<<<<
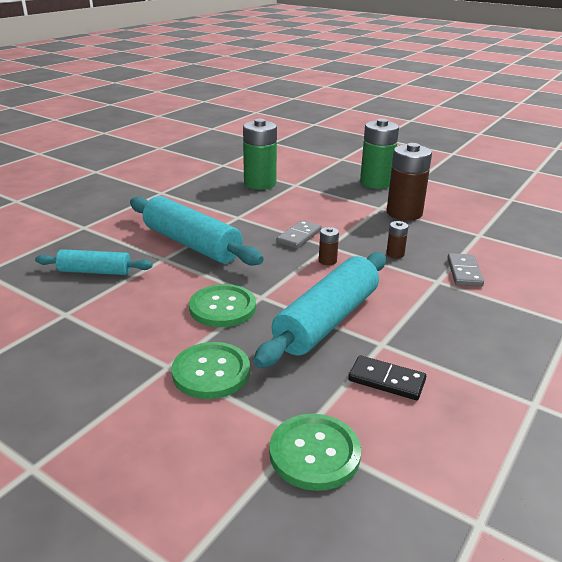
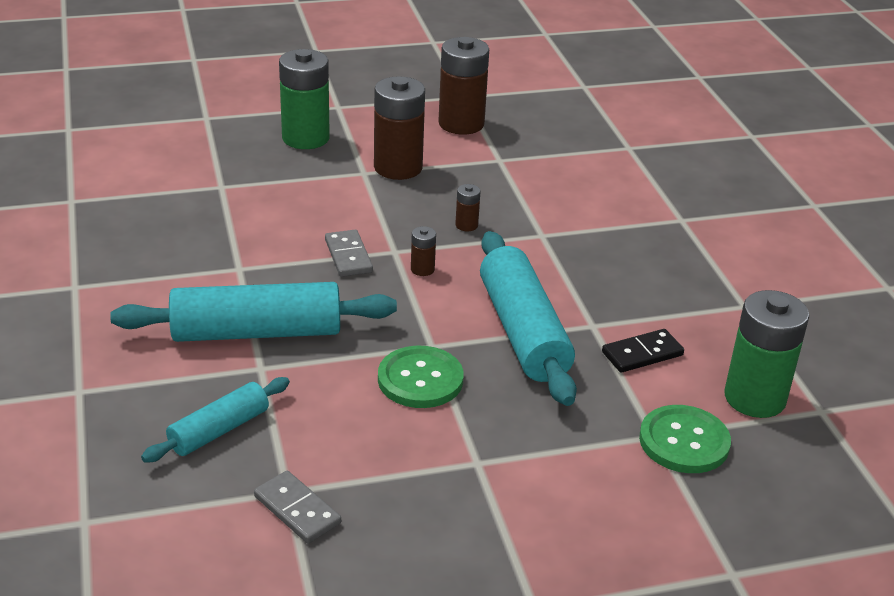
camera: 50 degrees left, 5 degrees up
(211, 372) = (519, 441): green button -> none
(260, 183) = (177, 206): green battery -> green battery (754, 398)
(464, 272) = (548, 212): grey domino -> grey domino (297, 510)
(484, 210) = (461, 124): none -> brown battery

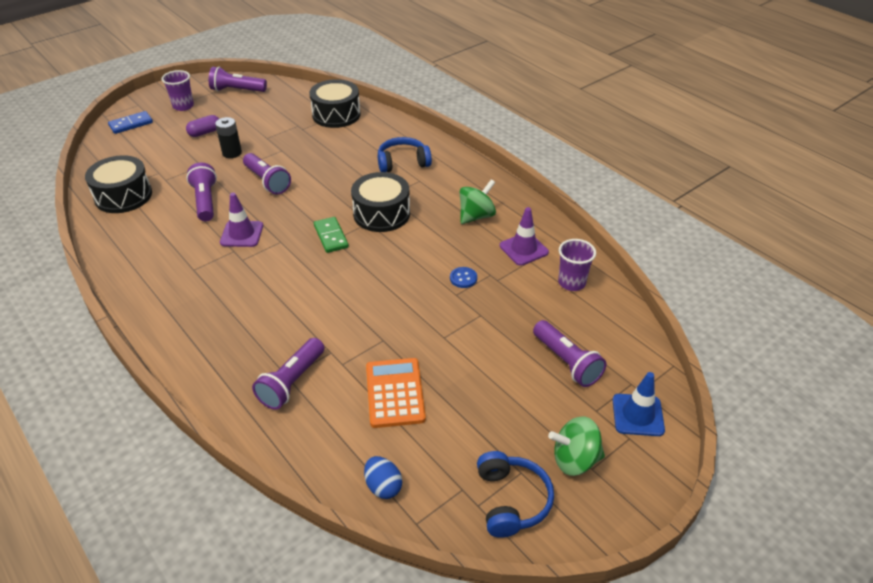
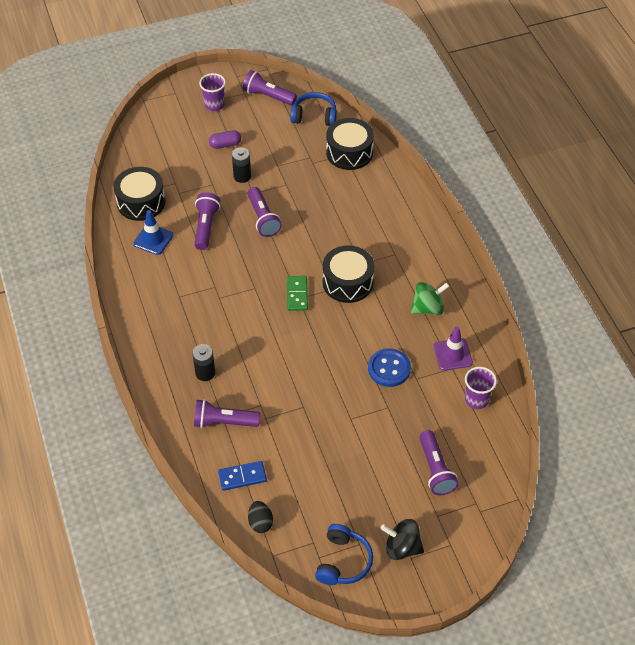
camera: 20 degrees right, 10 degrees up
(131, 124) = (164, 117): blue domino -> blue domino (242, 477)
(242, 234) = (226, 271): purple traffic cone -> none
(250, 336) = (205, 373): none -> black battery
(292, 382) = (224, 422): purple flashlight -> purple flashlight turned 45 degrees clockwise
(383, 486) = (260, 522): blue egg -> black egg
(395, 393) = (295, 454): orange calculator -> none
(403, 162) = (388, 229): blue headphones -> blue headphones (314, 116)
(463, 278) = (389, 369): blue button -> blue button, size x1.81
(574, 459) = (402, 547): green spinning top -> black spinning top
(638, 415) = (467, 529): blue traffic cone -> blue traffic cone (153, 239)

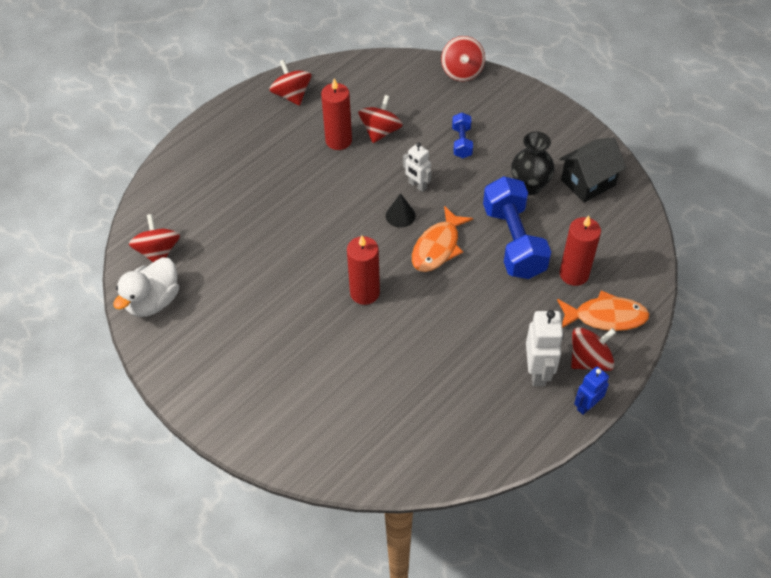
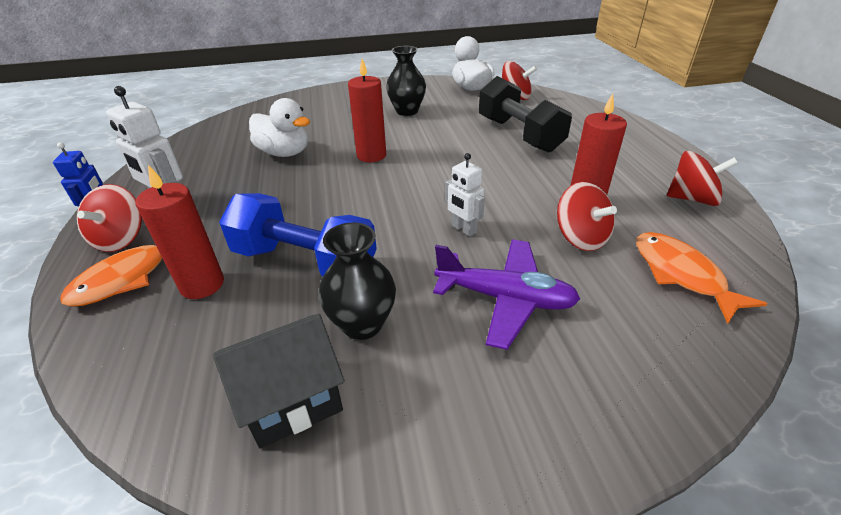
camera: 125 degrees right, 15 degrees down
(251, 213) = (519, 134): none -> black dumbbell
(255, 322) = (407, 111): none -> black vase
(400, 215) = (433, 202): black cone -> none
(410, 360) = (284, 153): none -> white duck
(417, 185) = (463, 229): white robot -> white robot turned 120 degrees counterclockwise
(438, 247) = (366, 208): orange fish -> orange fish (681, 275)
(461, 142) = (505, 299): blue dumbbell -> purple plane
(462, 71) = (688, 387): red spinning top -> none
(588, 182) = (292, 400): black house -> black house turned 60 degrees clockwise

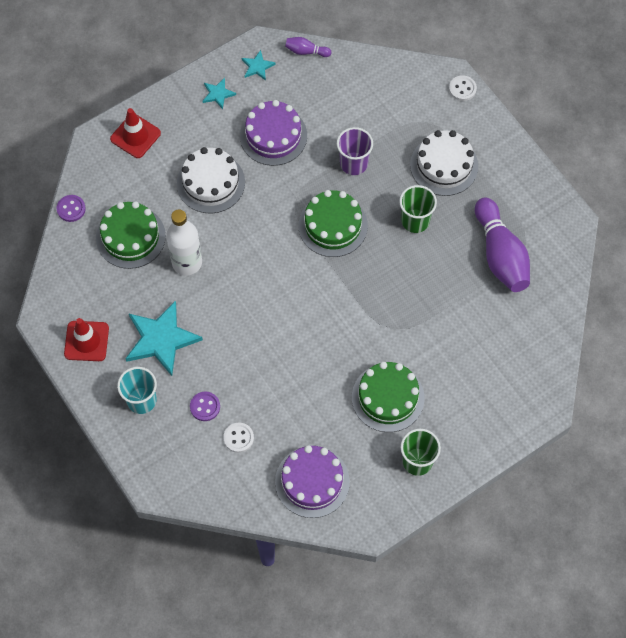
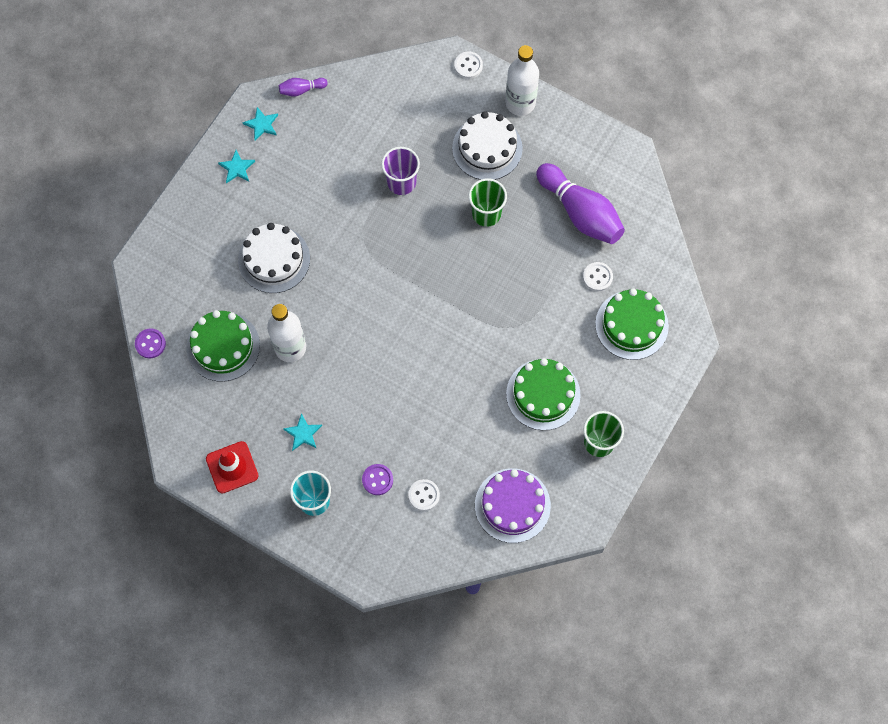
camera: 25 degrees left, 5 degrees up
(135, 136) = (177, 244): red traffic cone -> none
(161, 339) = (303, 433): turquoise star -> turquoise star, size x0.47
(273, 136) = (311, 187): purple cake -> none
(333, 225) = (411, 251): green cake -> green cake (631, 325)
(488, 317) = (597, 277): none -> white button
(493, 139) = (520, 103): none -> white bottle

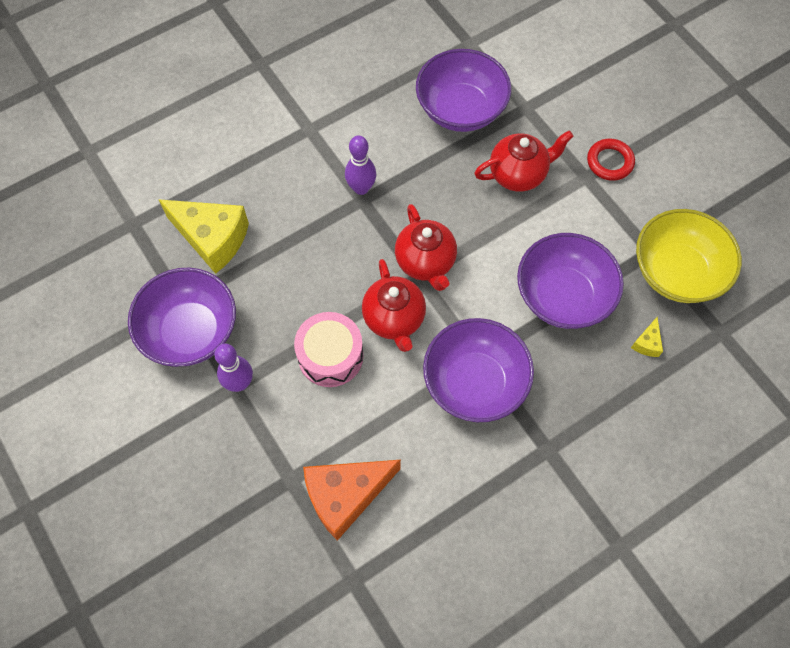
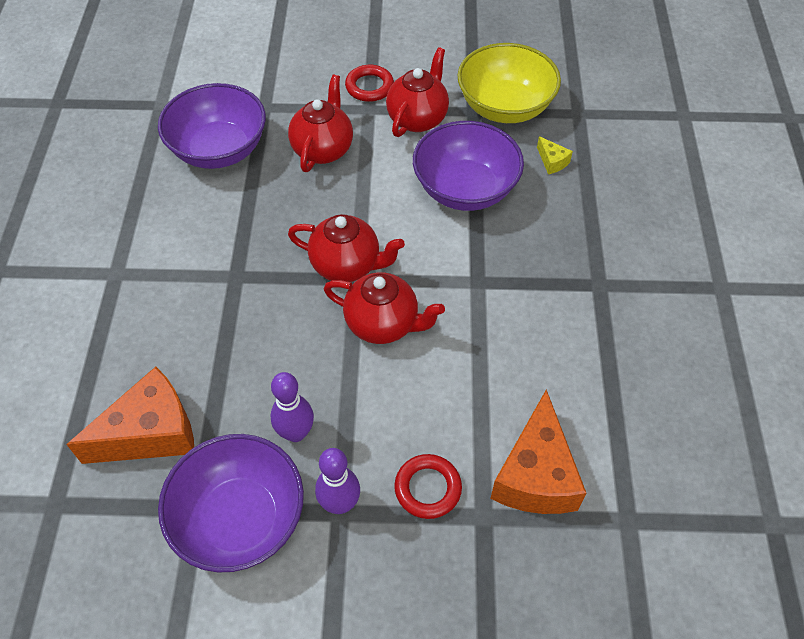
camera: 55 degrees left, 10 degrees down
(212, 239) = (151, 433): yellow cheese -> orange cheese
(287, 431) = (428, 488): none -> red ring
(330, 356) = (377, 400): pink drum -> none
(361, 188) = (223, 269): purple bowling pin -> purple bowling pin (296, 433)
(474, 383) = (497, 299): purple bowl -> none
(606, 217) = (417, 119): none -> red teapot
>>>>
REQUIRED ACTION
Within the listing above, find every line containing the string "down" and return it.

ANSWER SECTION
camera: 125 degrees right, 15 degrees down
camera: 55 degrees left, 10 degrees down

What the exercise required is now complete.